Material for the task =
- - - - -

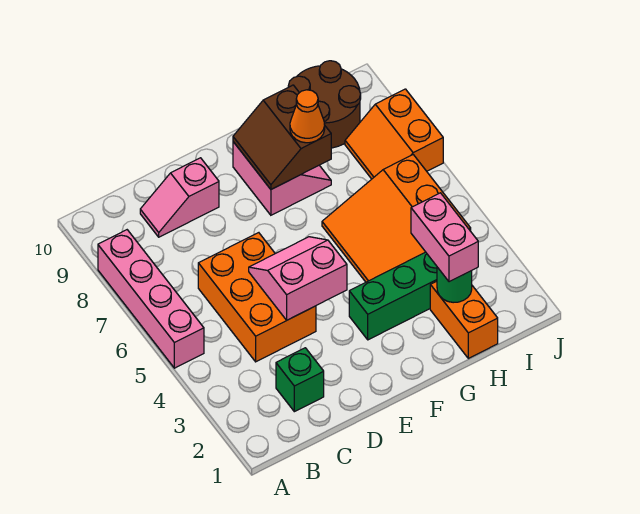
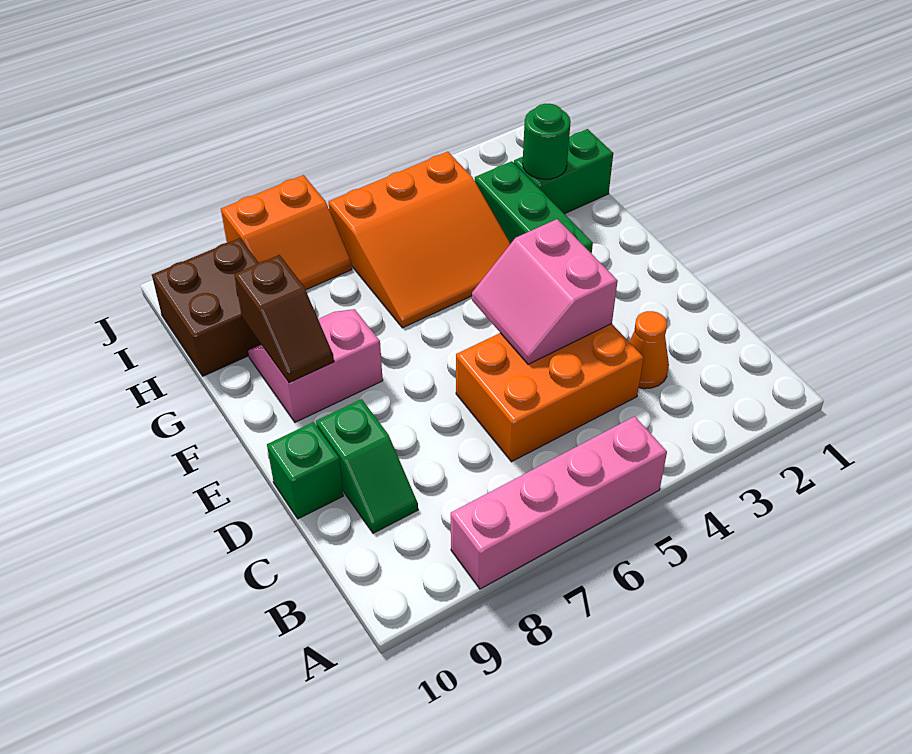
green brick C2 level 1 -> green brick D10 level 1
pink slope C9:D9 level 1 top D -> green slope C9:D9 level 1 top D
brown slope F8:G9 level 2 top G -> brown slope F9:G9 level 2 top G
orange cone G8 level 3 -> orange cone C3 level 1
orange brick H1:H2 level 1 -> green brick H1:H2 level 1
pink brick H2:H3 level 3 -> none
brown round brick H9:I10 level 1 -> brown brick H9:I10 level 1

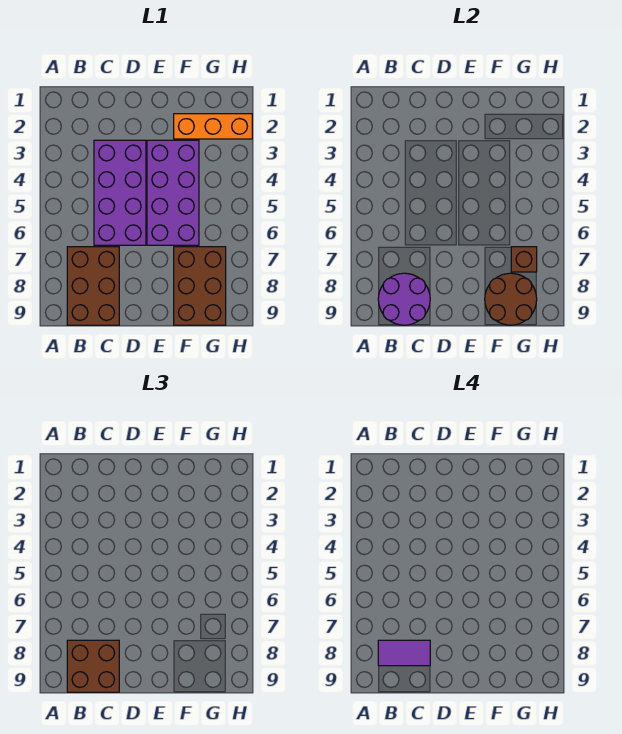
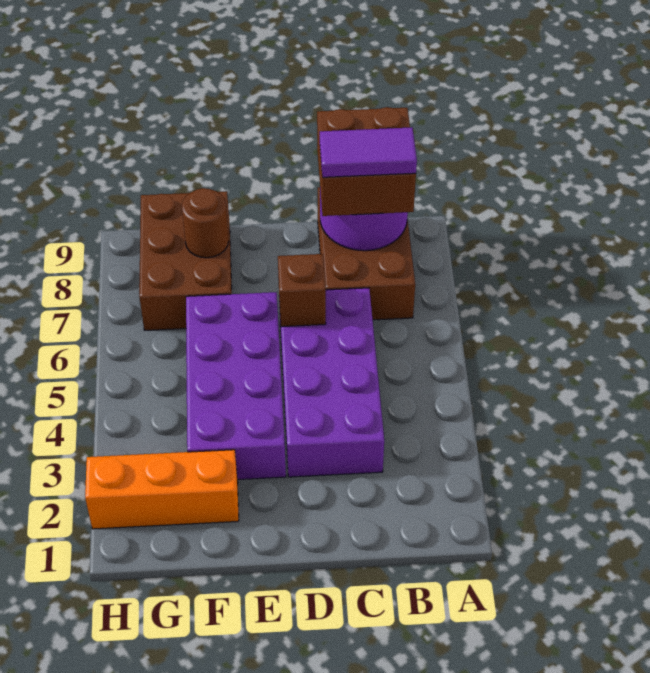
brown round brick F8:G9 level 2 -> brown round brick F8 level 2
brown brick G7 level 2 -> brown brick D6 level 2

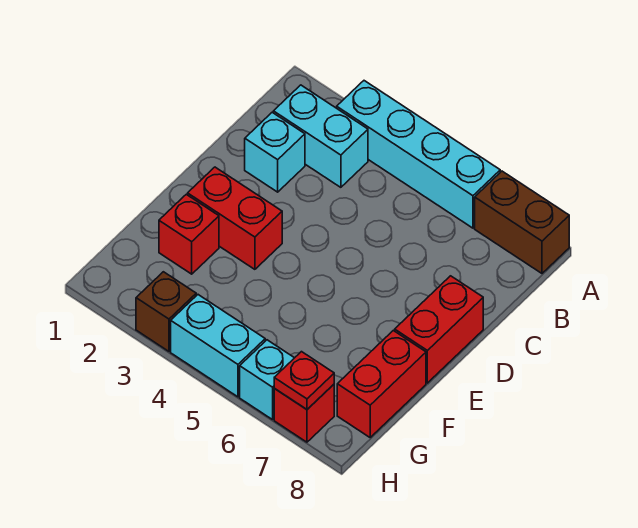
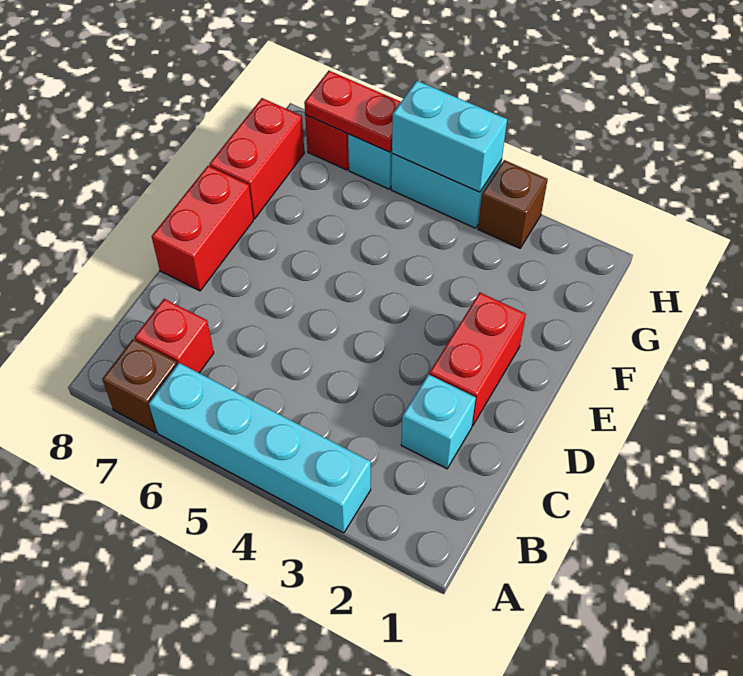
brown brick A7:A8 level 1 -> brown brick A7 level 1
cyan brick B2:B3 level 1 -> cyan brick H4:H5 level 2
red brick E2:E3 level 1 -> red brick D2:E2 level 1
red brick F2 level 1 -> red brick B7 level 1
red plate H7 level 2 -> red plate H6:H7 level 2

- - - - -

Task brief =
Copy every line of the records above that contains "brown".

Response to the task =
brown slope F8:G9 level 2 top G -> brown slope F9:G9 level 2 top G
brown round brick H9:I10 level 1 -> brown brick H9:I10 level 1
brown round brick F8:G9 level 2 -> brown round brick F8 level 2
brown brick G7 level 2 -> brown brick D6 level 2
brown brick A7:A8 level 1 -> brown brick A7 level 1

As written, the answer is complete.